What the task asks. Within these records, how many lines hold "replace"? Give the number alone.

Before-and-after object lists
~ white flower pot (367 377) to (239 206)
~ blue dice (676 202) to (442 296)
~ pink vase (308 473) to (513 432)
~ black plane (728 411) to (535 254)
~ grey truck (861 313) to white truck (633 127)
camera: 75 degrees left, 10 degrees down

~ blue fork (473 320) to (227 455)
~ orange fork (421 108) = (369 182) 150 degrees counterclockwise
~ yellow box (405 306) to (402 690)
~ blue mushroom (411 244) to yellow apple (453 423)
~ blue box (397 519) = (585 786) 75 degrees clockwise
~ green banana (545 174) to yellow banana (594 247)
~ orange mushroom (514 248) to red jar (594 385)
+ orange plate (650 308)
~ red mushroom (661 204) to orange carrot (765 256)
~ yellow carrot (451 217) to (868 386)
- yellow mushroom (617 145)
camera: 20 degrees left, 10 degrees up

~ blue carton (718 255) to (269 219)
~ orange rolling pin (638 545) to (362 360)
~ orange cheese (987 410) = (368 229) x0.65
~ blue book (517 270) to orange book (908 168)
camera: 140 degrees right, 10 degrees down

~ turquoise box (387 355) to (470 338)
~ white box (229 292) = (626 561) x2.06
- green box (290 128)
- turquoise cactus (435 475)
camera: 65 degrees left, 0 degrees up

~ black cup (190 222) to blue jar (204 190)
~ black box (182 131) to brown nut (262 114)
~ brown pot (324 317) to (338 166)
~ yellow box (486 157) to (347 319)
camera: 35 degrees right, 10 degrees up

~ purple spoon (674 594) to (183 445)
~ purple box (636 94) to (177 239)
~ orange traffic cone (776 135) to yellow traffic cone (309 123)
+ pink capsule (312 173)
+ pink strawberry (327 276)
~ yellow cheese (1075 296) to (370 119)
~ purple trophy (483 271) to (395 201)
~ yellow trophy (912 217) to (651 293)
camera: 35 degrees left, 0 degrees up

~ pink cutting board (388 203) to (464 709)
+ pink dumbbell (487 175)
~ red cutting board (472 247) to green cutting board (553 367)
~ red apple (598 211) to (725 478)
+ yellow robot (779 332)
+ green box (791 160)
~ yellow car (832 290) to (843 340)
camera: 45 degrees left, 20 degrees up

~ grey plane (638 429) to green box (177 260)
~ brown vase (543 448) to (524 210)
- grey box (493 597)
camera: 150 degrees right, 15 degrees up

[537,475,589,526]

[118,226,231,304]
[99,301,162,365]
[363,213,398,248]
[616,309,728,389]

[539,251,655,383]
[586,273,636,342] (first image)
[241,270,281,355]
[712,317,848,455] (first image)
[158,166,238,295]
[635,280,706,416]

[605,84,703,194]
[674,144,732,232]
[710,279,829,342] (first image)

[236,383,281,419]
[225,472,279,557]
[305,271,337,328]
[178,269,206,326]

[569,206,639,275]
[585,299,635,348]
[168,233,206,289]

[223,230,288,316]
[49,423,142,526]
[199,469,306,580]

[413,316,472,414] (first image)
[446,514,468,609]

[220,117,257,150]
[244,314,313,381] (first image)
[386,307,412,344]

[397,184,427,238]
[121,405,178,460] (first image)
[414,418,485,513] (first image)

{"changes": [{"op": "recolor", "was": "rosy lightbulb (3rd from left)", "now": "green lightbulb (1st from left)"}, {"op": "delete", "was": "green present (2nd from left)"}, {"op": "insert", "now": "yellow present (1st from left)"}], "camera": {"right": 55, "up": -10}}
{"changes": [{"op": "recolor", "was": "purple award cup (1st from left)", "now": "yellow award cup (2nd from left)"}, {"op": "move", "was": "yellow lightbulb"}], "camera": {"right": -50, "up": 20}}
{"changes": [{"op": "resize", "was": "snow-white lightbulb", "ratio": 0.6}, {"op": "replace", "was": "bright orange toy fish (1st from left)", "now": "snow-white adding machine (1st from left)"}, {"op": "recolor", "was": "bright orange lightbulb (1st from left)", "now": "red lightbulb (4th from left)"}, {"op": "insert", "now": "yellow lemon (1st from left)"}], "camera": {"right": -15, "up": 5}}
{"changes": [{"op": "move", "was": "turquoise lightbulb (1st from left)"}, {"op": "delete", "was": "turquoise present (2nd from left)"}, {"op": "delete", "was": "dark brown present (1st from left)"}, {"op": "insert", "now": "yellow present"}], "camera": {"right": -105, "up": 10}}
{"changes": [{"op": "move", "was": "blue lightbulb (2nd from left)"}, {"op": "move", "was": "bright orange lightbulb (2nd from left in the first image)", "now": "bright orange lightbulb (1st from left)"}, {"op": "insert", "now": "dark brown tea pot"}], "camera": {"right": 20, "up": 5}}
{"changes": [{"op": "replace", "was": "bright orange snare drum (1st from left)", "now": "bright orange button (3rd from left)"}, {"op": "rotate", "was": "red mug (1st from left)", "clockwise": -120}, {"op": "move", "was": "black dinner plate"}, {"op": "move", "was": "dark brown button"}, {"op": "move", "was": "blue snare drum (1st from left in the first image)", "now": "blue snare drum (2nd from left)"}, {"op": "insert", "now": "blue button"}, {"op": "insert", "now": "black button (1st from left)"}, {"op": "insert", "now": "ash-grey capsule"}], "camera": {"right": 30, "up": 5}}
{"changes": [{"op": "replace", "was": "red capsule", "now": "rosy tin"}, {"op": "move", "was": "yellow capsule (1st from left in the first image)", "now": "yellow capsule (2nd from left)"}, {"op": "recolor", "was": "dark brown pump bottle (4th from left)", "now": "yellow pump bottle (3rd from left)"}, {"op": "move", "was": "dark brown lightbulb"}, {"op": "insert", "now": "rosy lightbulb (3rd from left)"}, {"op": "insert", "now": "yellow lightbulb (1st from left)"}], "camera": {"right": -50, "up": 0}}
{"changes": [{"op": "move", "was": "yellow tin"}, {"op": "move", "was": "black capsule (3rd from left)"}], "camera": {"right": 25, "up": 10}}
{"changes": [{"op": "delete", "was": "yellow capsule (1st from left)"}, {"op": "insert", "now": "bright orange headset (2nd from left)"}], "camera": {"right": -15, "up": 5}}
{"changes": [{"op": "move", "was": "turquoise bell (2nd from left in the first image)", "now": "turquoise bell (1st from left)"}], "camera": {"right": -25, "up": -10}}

Your response. 3